◆ EXERCISE REQUIREMENTS ◆
The records sit below. Return every line in them that holds the word "purple".

== THE DATA ==

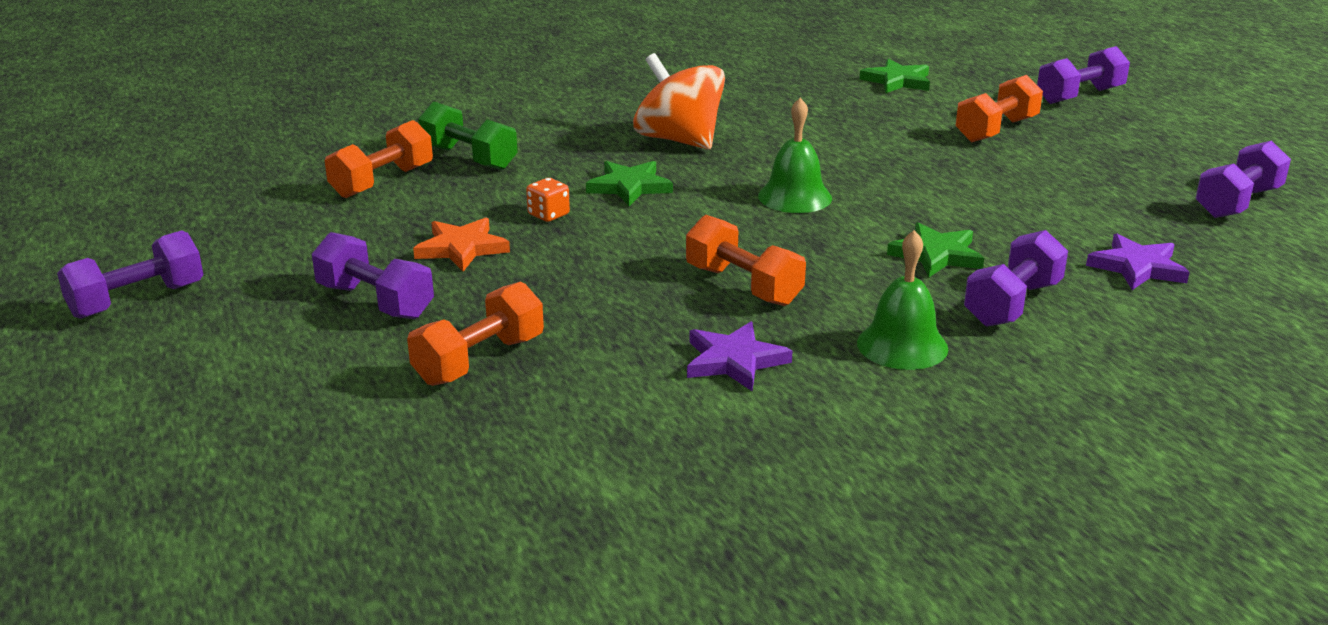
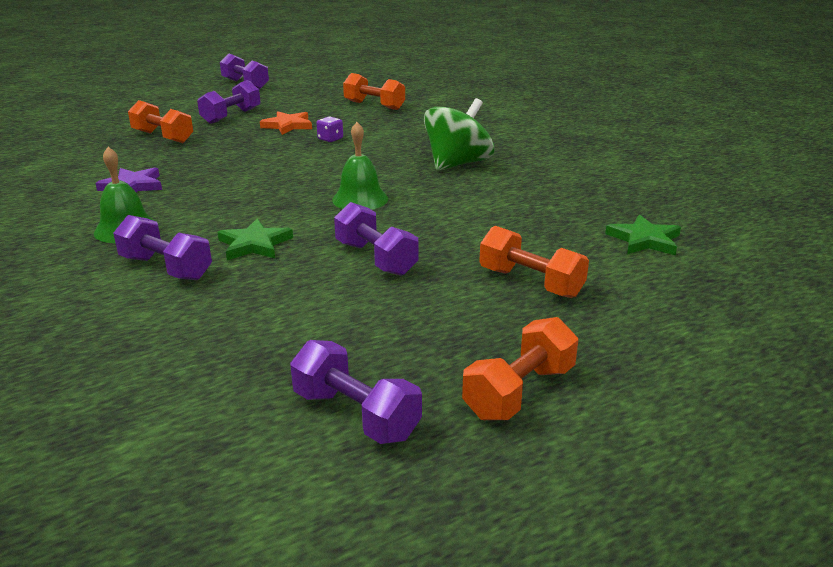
camera: 85 degrees right, 0 degrees up
(469, 158) = (411, 118): green dumbbell -> none
(548, 215) = (330, 139): orange dice -> purple dice
(629, 187) = (373, 155): green star -> none
(679, 140) = (457, 164): orange spinning top -> green spinning top
(743, 286) = (223, 186): orange dumbbell -> orange dumbbell (519, 392)
(1080, 96) = (670, 342): purple dumbbell -> purple dumbbell (376, 258)
(1137, 267) = (211, 329): purple star -> none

===

◆ SOLUTION ◆
(548, 215) = (330, 139): orange dice -> purple dice
(1080, 96) = (670, 342): purple dumbbell -> purple dumbbell (376, 258)
(1137, 267) = (211, 329): purple star -> none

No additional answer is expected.